*Task prompt:* Every record that follows must be given again exactly.

########################################

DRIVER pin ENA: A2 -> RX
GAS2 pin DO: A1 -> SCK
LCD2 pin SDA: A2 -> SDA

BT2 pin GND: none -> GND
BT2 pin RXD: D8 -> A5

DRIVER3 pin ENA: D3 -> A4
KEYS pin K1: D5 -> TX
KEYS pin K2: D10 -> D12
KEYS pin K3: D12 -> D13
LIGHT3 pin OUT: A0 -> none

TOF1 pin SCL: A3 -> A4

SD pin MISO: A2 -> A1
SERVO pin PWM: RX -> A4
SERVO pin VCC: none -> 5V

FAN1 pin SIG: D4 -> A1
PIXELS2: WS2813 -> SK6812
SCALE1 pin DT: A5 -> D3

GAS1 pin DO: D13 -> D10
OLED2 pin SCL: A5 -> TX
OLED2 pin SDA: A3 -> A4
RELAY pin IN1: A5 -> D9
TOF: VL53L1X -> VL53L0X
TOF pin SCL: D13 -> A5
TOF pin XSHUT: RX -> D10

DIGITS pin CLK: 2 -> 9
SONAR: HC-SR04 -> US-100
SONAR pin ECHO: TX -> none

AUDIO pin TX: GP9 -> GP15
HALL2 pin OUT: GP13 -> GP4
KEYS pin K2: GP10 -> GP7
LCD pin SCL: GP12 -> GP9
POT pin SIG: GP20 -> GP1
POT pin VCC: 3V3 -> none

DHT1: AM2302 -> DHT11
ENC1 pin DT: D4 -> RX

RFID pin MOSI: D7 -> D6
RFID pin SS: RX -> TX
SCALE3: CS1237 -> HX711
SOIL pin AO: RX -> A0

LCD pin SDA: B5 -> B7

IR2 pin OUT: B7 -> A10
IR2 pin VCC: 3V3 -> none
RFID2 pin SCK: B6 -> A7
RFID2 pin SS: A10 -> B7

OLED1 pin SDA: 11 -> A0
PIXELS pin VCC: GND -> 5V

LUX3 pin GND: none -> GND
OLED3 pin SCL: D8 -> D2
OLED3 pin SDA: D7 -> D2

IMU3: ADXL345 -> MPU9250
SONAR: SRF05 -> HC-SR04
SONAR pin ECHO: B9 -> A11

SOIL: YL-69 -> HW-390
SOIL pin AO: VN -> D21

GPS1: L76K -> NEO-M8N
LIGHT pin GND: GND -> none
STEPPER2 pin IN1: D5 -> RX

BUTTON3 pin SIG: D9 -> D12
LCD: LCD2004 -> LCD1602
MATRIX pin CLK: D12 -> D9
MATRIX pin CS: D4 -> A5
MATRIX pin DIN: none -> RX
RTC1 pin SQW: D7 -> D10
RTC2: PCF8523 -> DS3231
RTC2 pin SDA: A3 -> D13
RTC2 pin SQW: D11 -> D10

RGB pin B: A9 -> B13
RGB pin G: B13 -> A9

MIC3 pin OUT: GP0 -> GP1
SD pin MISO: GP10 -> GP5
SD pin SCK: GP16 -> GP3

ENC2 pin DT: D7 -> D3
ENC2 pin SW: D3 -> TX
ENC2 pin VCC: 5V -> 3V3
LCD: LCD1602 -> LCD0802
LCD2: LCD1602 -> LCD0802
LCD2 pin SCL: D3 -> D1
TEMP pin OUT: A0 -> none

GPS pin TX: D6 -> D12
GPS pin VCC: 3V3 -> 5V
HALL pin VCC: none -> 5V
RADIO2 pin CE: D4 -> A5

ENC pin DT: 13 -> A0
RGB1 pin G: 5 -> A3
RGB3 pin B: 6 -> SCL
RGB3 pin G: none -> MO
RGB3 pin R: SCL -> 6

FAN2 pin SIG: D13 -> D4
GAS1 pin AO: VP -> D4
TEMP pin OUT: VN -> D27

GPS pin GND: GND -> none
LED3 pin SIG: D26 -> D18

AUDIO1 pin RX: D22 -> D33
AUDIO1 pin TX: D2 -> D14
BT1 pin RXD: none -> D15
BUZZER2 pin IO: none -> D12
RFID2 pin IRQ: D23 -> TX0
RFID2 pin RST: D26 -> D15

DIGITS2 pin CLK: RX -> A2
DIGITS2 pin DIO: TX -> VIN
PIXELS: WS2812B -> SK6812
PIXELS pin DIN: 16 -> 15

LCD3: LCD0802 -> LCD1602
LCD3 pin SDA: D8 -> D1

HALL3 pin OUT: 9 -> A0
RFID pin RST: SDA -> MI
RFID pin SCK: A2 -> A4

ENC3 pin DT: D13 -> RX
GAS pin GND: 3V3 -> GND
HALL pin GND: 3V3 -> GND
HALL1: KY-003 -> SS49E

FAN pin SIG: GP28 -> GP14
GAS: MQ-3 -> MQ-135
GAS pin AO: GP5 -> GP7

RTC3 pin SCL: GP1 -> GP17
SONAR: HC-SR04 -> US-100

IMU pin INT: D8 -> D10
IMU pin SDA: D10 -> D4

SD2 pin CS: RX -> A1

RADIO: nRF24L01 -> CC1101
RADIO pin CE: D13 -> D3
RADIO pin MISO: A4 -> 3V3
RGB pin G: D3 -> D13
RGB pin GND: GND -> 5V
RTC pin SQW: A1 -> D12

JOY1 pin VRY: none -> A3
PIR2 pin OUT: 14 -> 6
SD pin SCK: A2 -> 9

########################################

*Solution to the exercise:*
DRIVER pin ENA: A2 -> RX
GAS2 pin DO: A1 -> SCK
LCD2 pin SDA: A2 -> SDA

BT2 pin GND: none -> GND
BT2 pin RXD: D8 -> A5

DRIVER3 pin ENA: D3 -> A4
KEYS pin K1: D5 -> TX
KEYS pin K2: D10 -> D12
KEYS pin K3: D12 -> D13
LIGHT3 pin OUT: A0 -> none

TOF1 pin SCL: A3 -> A4

SD pin MISO: A2 -> A1
SERVO pin PWM: RX -> A4
SERVO pin VCC: none -> 5V

FAN1 pin SIG: D4 -> A1
PIXELS2: WS2813 -> SK6812
SCALE1 pin DT: A5 -> D3

GAS1 pin DO: D13 -> D10
OLED2 pin SCL: A5 -> TX
OLED2 pin SDA: A3 -> A4
RELAY pin IN1: A5 -> D9
TOF: VL53L1X -> VL53L0X
TOF pin SCL: D13 -> A5
TOF pin XSHUT: RX -> D10

DIGITS pin CLK: 2 -> 9
SONAR: HC-SR04 -> US-100
SONAR pin ECHO: TX -> none

AUDIO pin TX: GP9 -> GP15
HALL2 pin OUT: GP13 -> GP4
KEYS pin K2: GP10 -> GP7
LCD pin SCL: GP12 -> GP9
POT pin SIG: GP20 -> GP1
POT pin VCC: 3V3 -> none

DHT1: AM2302 -> DHT11
ENC1 pin DT: D4 -> RX

RFID pin MOSI: D7 -> D6
RFID pin SS: RX -> TX
SCALE3: CS1237 -> HX711
SOIL pin AO: RX -> A0

LCD pin SDA: B5 -> B7

IR2 pin OUT: B7 -> A10
IR2 pin VCC: 3V3 -> none
RFID2 pin SCK: B6 -> A7
RFID2 pin SS: A10 -> B7

OLED1 pin SDA: 11 -> A0
PIXELS pin VCC: GND -> 5V

LUX3 pin GND: none -> GND
OLED3 pin SCL: D8 -> D2
OLED3 pin SDA: D7 -> D2

IMU3: ADXL345 -> MPU9250
SONAR: SRF05 -> HC-SR04
SONAR pin ECHO: B9 -> A11

SOIL: YL-69 -> HW-390
SOIL pin AO: VN -> D21

GPS1: L76K -> NEO-M8N
LIGHT pin GND: GND -> none
STEPPER2 pin IN1: D5 -> RX

BUTTON3 pin SIG: D9 -> D12
LCD: LCD2004 -> LCD1602
MATRIX pin CLK: D12 -> D9
MATRIX pin CS: D4 -> A5
MATRIX pin DIN: none -> RX
RTC1 pin SQW: D7 -> D10
RTC2: PCF8523 -> DS3231
RTC2 pin SDA: A3 -> D13
RTC2 pin SQW: D11 -> D10

RGB pin B: A9 -> B13
RGB pin G: B13 -> A9

MIC3 pin OUT: GP0 -> GP1
SD pin MISO: GP10 -> GP5
SD pin SCK: GP16 -> GP3

ENC2 pin DT: D7 -> D3
ENC2 pin SW: D3 -> TX
ENC2 pin VCC: 5V -> 3V3
LCD: LCD1602 -> LCD0802
LCD2: LCD1602 -> LCD0802
LCD2 pin SCL: D3 -> D1
TEMP pin OUT: A0 -> none

GPS pin TX: D6 -> D12
GPS pin VCC: 3V3 -> 5V
HALL pin VCC: none -> 5V
RADIO2 pin CE: D4 -> A5

ENC pin DT: 13 -> A0
RGB1 pin G: 5 -> A3
RGB3 pin B: 6 -> SCL
RGB3 pin G: none -> MO
RGB3 pin R: SCL -> 6

FAN2 pin SIG: D13 -> D4
GAS1 pin AO: VP -> D4
TEMP pin OUT: VN -> D27

GPS pin GND: GND -> none
LED3 pin SIG: D26 -> D18

AUDIO1 pin RX: D22 -> D33
AUDIO1 pin TX: D2 -> D14
BT1 pin RXD: none -> D15
BUZZER2 pin IO: none -> D12
RFID2 pin IRQ: D23 -> TX0
RFID2 pin RST: D26 -> D15

DIGITS2 pin CLK: RX -> A2
DIGITS2 pin DIO: TX -> VIN
PIXELS: WS2812B -> SK6812
PIXELS pin DIN: 16 -> 15

LCD3: LCD0802 -> LCD1602
LCD3 pin SDA: D8 -> D1

HALL3 pin OUT: 9 -> A0
RFID pin RST: SDA -> MI
RFID pin SCK: A2 -> A4

ENC3 pin DT: D13 -> RX
GAS pin GND: 3V3 -> GND
HALL pin GND: 3V3 -> GND
HALL1: KY-003 -> SS49E

FAN pin SIG: GP28 -> GP14
GAS: MQ-3 -> MQ-135
GAS pin AO: GP5 -> GP7

RTC3 pin SCL: GP1 -> GP17
SONAR: HC-SR04 -> US-100

IMU pin INT: D8 -> D10
IMU pin SDA: D10 -> D4

SD2 pin CS: RX -> A1

RADIO: nRF24L01 -> CC1101
RADIO pin CE: D13 -> D3
RADIO pin MISO: A4 -> 3V3
RGB pin G: D3 -> D13
RGB pin GND: GND -> 5V
RTC pin SQW: A1 -> D12

JOY1 pin VRY: none -> A3
PIR2 pin OUT: 14 -> 6
SD pin SCK: A2 -> 9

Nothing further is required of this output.